ACTION ITEM: Please transcribe the records precisely; pictures stay out of your copy.

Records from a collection

▬▬▬

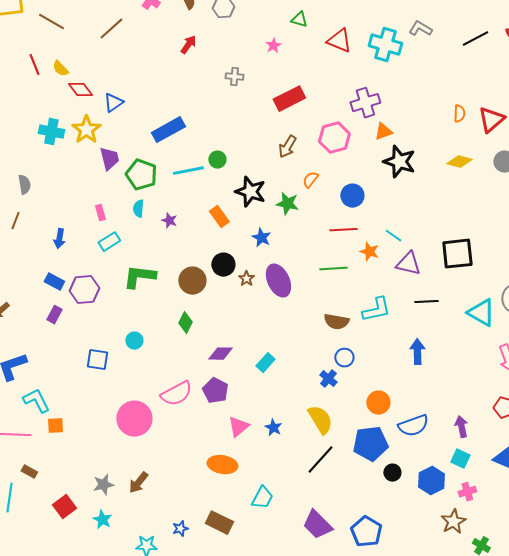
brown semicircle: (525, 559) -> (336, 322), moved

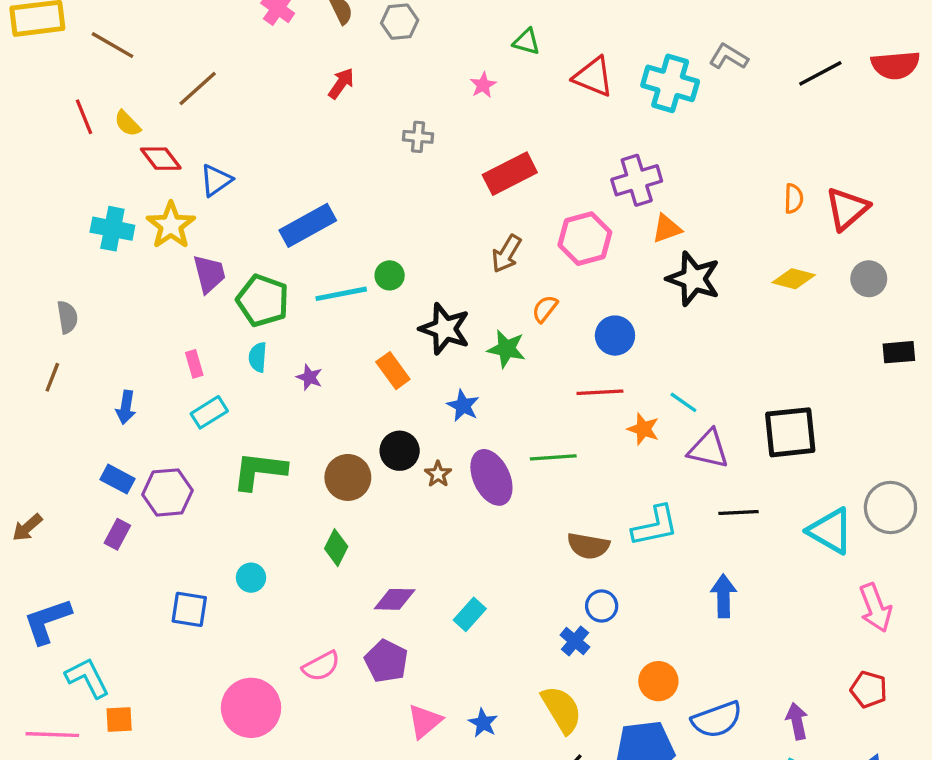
brown line: (111, 29) -> (198, 88), moved
green line: (333, 269) -> (553, 457), moved
pink semicircle: (176, 394) -> (321, 666), size x0.7

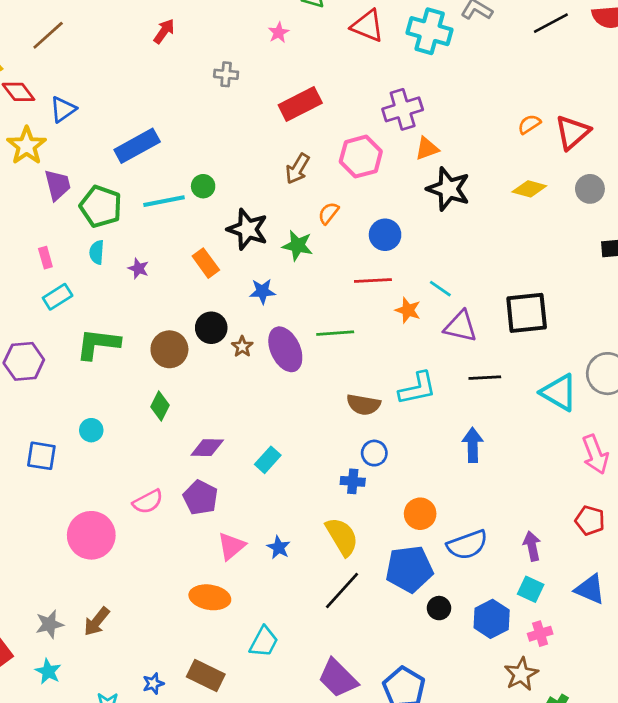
orange semicircle: (794, 199) -> (529, 124), turned -125
blue star: (463, 406) -> (262, 291), turned -30
blue cross: (575, 641) -> (353, 481), turned -35

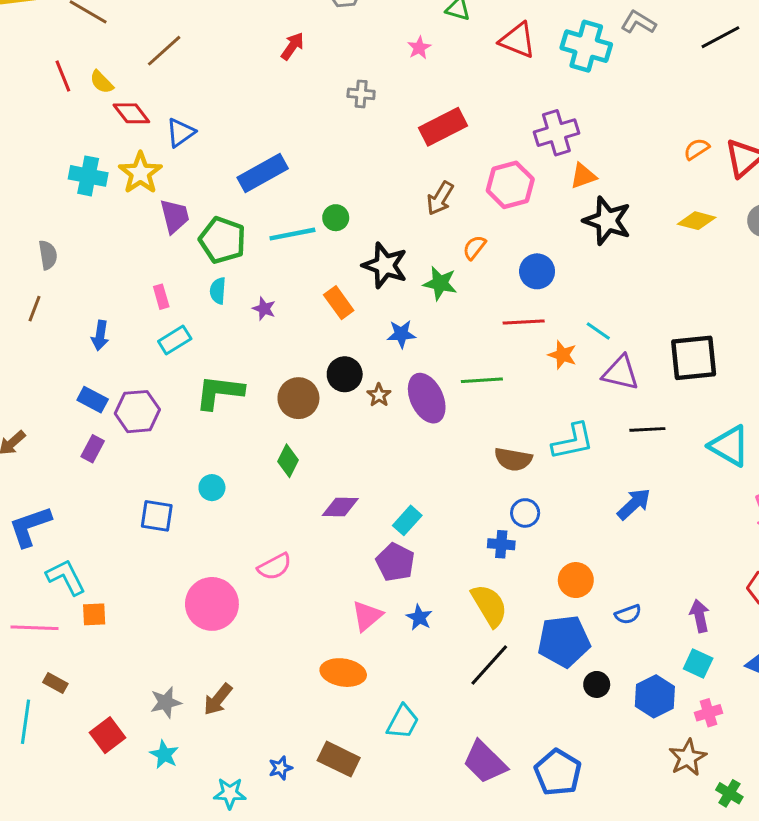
blue arrow: (473, 445) -> (634, 504), turned 48
purple pentagon: (200, 498) -> (395, 562), moved
blue semicircle: (467, 545) -> (628, 614), size x0.6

▬▬▬

RESULT OF THIS EXERCISE:
brown semicircle: (525, 559) -> (336, 322), moved

brown line: (111, 29) -> (198, 88), moved
green line: (333, 269) -> (553, 457), moved
pink semicircle: (176, 394) -> (321, 666), size x0.7

orange semicircle: (794, 199) -> (529, 124), turned -125
blue star: (463, 406) -> (262, 291), turned -30
blue cross: (575, 641) -> (353, 481), turned -35

blue arrow: (473, 445) -> (634, 504), turned 48
purple pentagon: (200, 498) -> (395, 562), moved
blue semicircle: (467, 545) -> (628, 614), size x0.6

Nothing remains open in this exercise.